#### Assigned task:
Only the records, repeated exactly, should make up the response.

#### Raw data:
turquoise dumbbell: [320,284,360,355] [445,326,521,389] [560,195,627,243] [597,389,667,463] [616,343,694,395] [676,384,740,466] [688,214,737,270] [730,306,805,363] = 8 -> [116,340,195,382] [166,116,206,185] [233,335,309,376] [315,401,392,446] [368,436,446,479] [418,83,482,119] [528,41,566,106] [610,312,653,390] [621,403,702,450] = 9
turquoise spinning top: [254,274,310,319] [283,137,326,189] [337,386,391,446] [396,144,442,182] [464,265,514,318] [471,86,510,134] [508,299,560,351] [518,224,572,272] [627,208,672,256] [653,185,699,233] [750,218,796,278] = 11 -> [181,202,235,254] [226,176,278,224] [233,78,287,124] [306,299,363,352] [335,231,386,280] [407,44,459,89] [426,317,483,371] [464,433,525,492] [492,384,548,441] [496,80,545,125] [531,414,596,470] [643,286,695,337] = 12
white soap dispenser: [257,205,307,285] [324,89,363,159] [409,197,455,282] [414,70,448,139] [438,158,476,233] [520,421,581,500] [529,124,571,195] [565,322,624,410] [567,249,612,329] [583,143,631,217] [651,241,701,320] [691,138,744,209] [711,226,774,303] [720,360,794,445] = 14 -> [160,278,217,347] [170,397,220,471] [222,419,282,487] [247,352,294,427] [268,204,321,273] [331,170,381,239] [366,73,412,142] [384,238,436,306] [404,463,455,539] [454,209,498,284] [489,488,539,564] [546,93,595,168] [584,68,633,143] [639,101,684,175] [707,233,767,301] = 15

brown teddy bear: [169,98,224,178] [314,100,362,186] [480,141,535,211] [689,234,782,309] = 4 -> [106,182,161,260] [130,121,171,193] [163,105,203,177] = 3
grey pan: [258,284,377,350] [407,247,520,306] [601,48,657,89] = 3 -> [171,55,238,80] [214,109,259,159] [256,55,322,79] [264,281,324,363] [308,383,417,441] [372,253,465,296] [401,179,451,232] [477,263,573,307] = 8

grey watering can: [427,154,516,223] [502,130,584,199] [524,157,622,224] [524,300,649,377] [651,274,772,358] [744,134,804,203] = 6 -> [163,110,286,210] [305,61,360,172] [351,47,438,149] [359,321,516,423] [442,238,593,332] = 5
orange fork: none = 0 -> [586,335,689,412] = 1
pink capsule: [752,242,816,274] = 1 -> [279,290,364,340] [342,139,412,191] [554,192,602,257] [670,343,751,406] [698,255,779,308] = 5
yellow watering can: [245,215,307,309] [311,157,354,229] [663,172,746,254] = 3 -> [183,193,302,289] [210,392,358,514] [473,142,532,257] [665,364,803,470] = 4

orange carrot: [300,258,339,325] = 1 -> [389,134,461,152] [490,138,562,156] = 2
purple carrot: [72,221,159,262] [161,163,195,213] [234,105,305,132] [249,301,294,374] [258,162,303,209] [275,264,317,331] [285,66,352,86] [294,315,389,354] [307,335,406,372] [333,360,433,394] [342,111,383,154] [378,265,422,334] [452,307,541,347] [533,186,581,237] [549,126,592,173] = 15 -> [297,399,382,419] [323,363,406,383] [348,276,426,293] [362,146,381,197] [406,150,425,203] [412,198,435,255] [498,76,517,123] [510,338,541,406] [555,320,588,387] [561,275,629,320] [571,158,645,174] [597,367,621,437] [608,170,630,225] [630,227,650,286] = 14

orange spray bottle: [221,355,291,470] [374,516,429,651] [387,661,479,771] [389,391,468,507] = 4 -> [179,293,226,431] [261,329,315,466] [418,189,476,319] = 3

#### Written response:
turquoise dumbbell: [320,284,360,355] [445,326,521,389] [560,195,627,243] [597,389,667,463] [616,343,694,395] [676,384,740,466] [688,214,737,270] [730,306,805,363] = 8 -> [116,340,195,382] [166,116,206,185] [233,335,309,376] [315,401,392,446] [368,436,446,479] [418,83,482,119] [528,41,566,106] [610,312,653,390] [621,403,702,450] = 9
turquoise spinning top: [254,274,310,319] [283,137,326,189] [337,386,391,446] [396,144,442,182] [464,265,514,318] [471,86,510,134] [508,299,560,351] [518,224,572,272] [627,208,672,256] [653,185,699,233] [750,218,796,278] = 11 -> [181,202,235,254] [226,176,278,224] [233,78,287,124] [306,299,363,352] [335,231,386,280] [407,44,459,89] [426,317,483,371] [464,433,525,492] [492,384,548,441] [496,80,545,125] [531,414,596,470] [643,286,695,337] = 12
white soap dispenser: [257,205,307,285] [324,89,363,159] [409,197,455,282] [414,70,448,139] [438,158,476,233] [520,421,581,500] [529,124,571,195] [565,322,624,410] [567,249,612,329] [583,143,631,217] [651,241,701,320] [691,138,744,209] [711,226,774,303] [720,360,794,445] = 14 -> [160,278,217,347] [170,397,220,471] [222,419,282,487] [247,352,294,427] [268,204,321,273] [331,170,381,239] [366,73,412,142] [384,238,436,306] [404,463,455,539] [454,209,498,284] [489,488,539,564] [546,93,595,168] [584,68,633,143] [639,101,684,175] [707,233,767,301] = 15

brown teddy bear: [169,98,224,178] [314,100,362,186] [480,141,535,211] [689,234,782,309] = 4 -> [106,182,161,260] [130,121,171,193] [163,105,203,177] = 3
grey pan: [258,284,377,350] [407,247,520,306] [601,48,657,89] = 3 -> [171,55,238,80] [214,109,259,159] [256,55,322,79] [264,281,324,363] [308,383,417,441] [372,253,465,296] [401,179,451,232] [477,263,573,307] = 8

grey watering can: [427,154,516,223] [502,130,584,199] [524,157,622,224] [524,300,649,377] [651,274,772,358] [744,134,804,203] = 6 -> [163,110,286,210] [305,61,360,172] [351,47,438,149] [359,321,516,423] [442,238,593,332] = 5
orange fork: none = 0 -> [586,335,689,412] = 1
pink capsule: [752,242,816,274] = 1 -> [279,290,364,340] [342,139,412,191] [554,192,602,257] [670,343,751,406] [698,255,779,308] = 5
yellow watering can: [245,215,307,309] [311,157,354,229] [663,172,746,254] = 3 -> [183,193,302,289] [210,392,358,514] [473,142,532,257] [665,364,803,470] = 4

orange carrot: [300,258,339,325] = 1 -> [389,134,461,152] [490,138,562,156] = 2
purple carrot: [72,221,159,262] [161,163,195,213] [234,105,305,132] [249,301,294,374] [258,162,303,209] [275,264,317,331] [285,66,352,86] [294,315,389,354] [307,335,406,372] [333,360,433,394] [342,111,383,154] [378,265,422,334] [452,307,541,347] [533,186,581,237] [549,126,592,173] = 15 -> [297,399,382,419] [323,363,406,383] [348,276,426,293] [362,146,381,197] [406,150,425,203] [412,198,435,255] [498,76,517,123] [510,338,541,406] [555,320,588,387] [561,275,629,320] [571,158,645,174] [597,367,621,437] [608,170,630,225] [630,227,650,286] = 14

orange spray bottle: [221,355,291,470] [374,516,429,651] [387,661,479,771] [389,391,468,507] = 4 -> [179,293,226,431] [261,329,315,466] [418,189,476,319] = 3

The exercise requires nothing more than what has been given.